Given instruction
Copy word for word every line of the listing, from the line containing "fortnight [211, 253]" through the last line of the listing.

Information shown
= = = = =

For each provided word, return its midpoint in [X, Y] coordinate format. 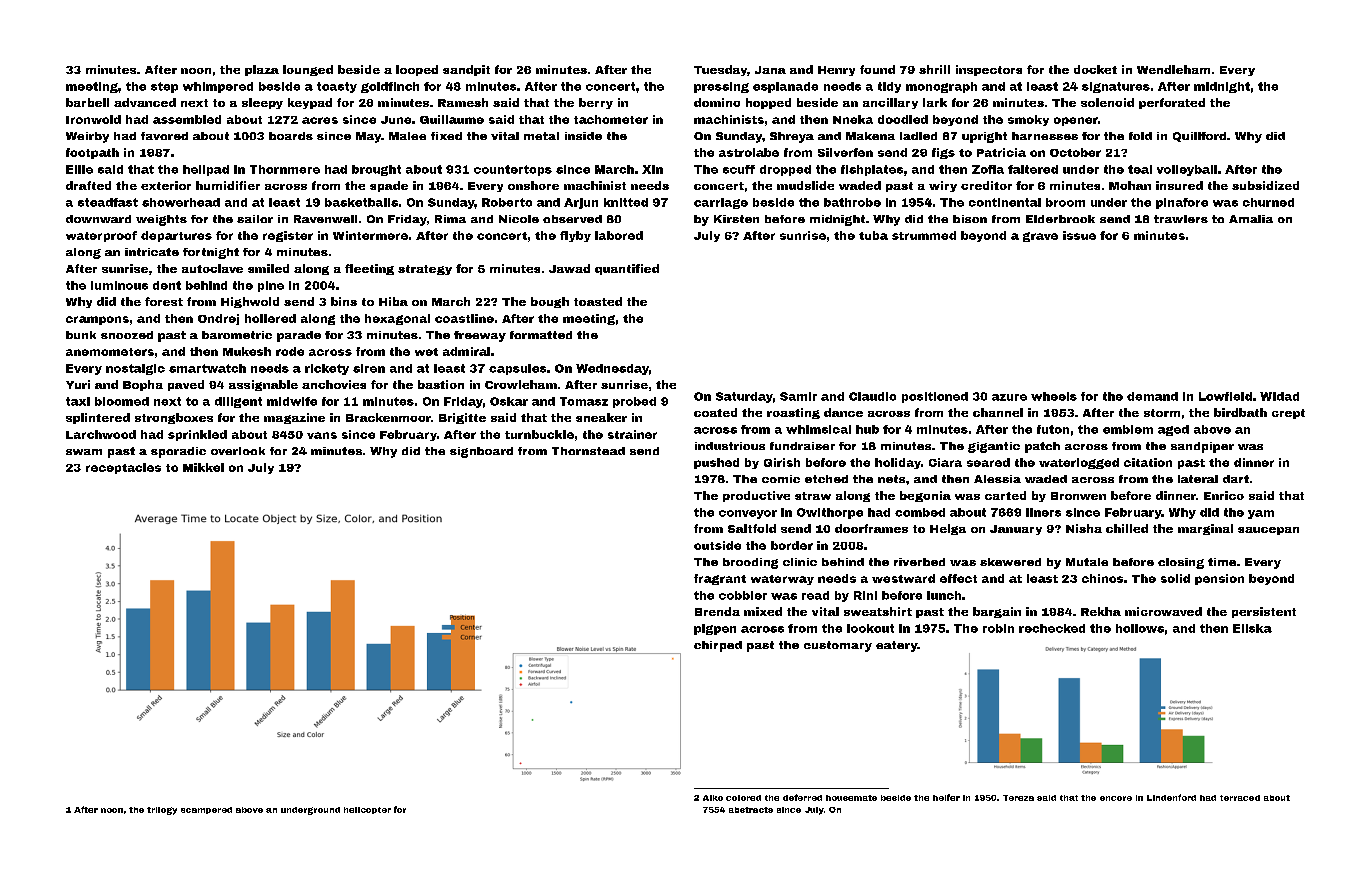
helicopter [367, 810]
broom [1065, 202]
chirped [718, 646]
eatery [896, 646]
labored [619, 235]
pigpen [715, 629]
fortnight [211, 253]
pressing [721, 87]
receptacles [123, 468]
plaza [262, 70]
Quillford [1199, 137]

= = = = =

Result of this task
fortnight [211, 253]
pressing [721, 87]
receptacles [123, 468]
plaza [262, 70]
Quillford [1199, 137]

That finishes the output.